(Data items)
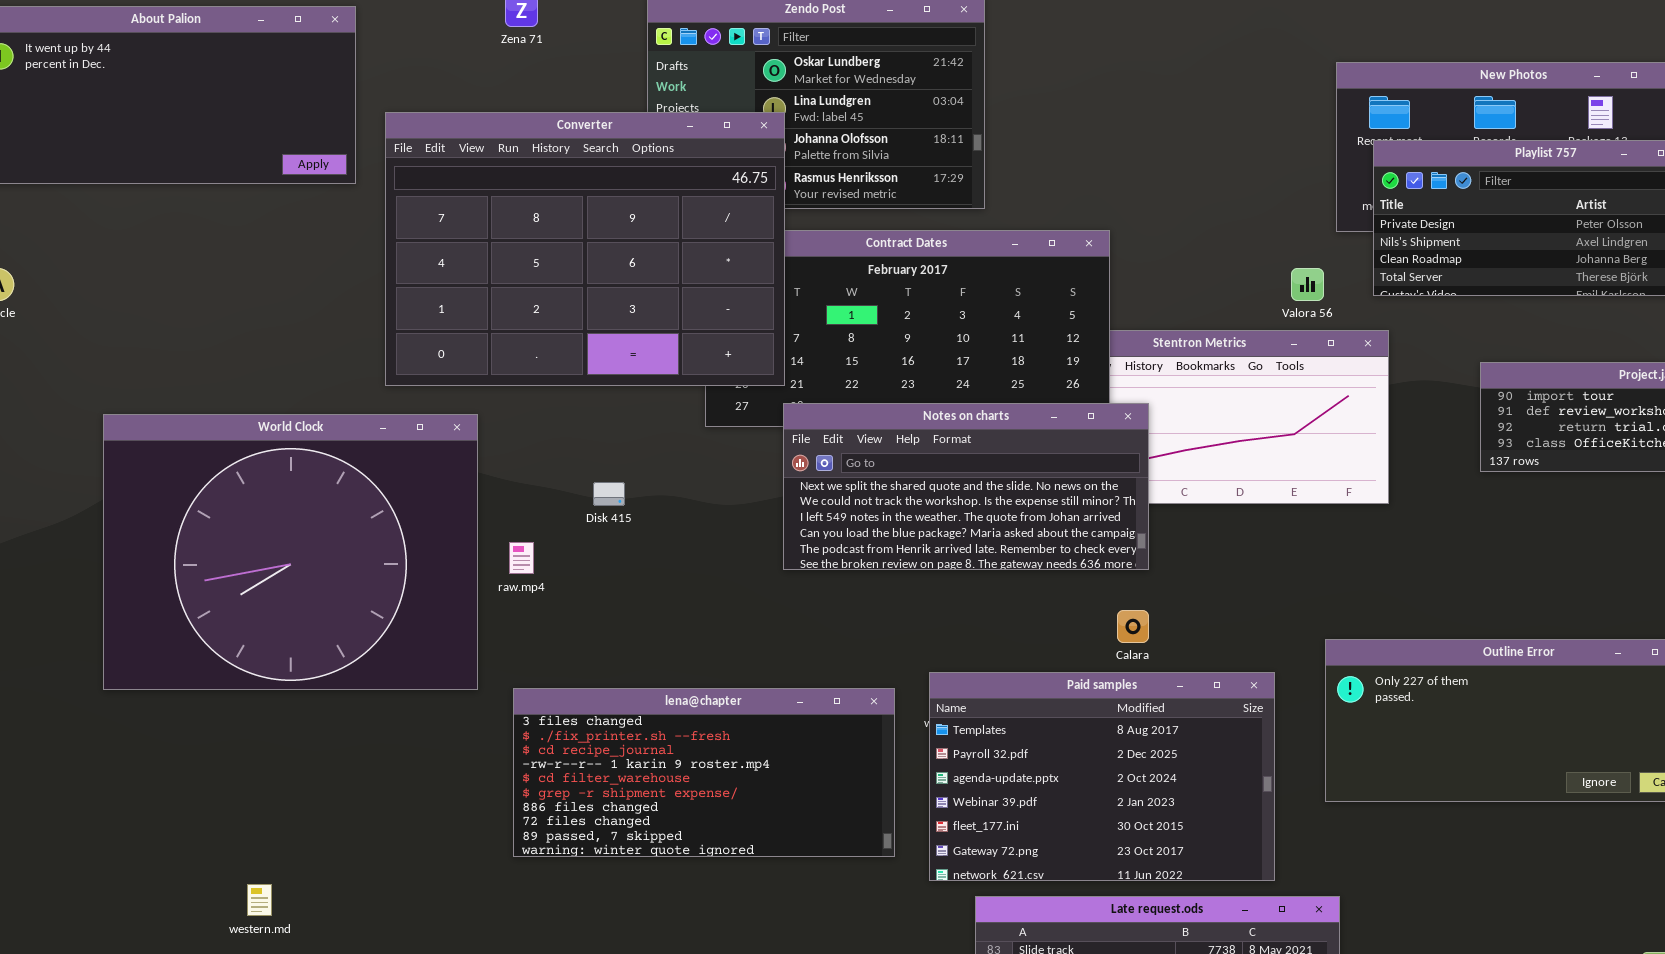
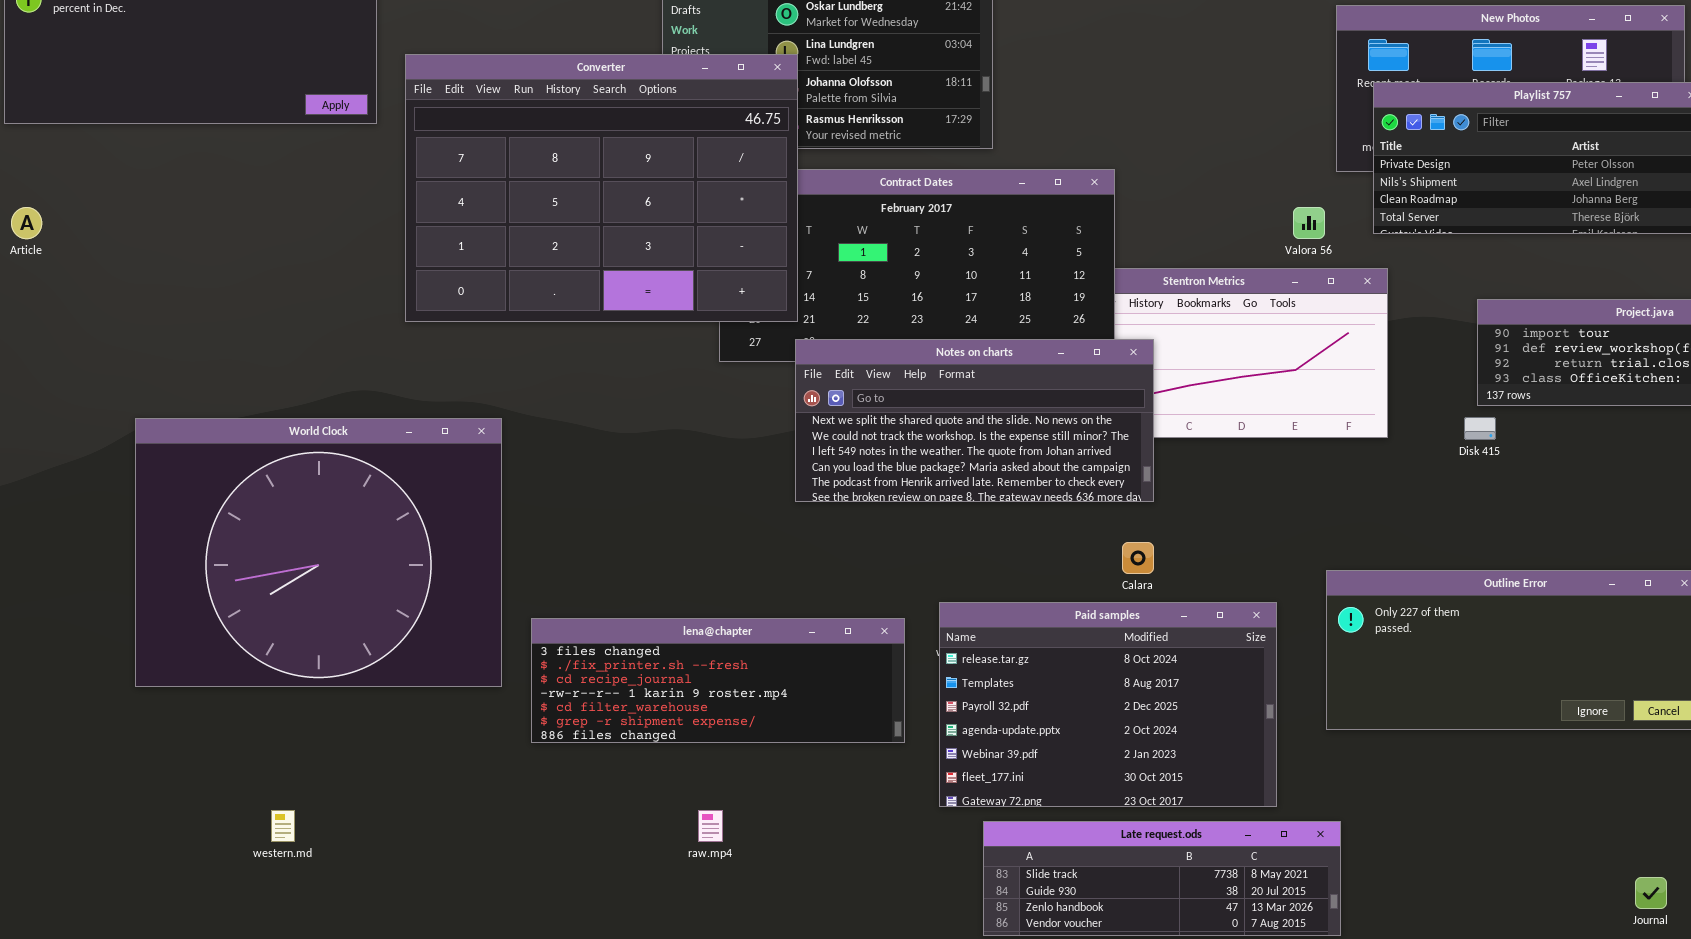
World Clock: [103,414,478,690] -> [135,418,502,687], moved
Disk 415: [593,482,625,506] -> [1464,417,1496,440], moved
raw.mp4: [509,542,534,574] -> [698,810,723,842], moved
Paid samples: [929,672,1275,881] -> [939,602,1277,807], scrolled up 1 row
lena@chapter: [513,688,895,857] -> [531,618,905,743], resized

• [WHAT IS NEEDED]: Each line of the data above that contains "moved" counts once; report the total alone.

• [ANSWER TO THE EXERCISE]: 3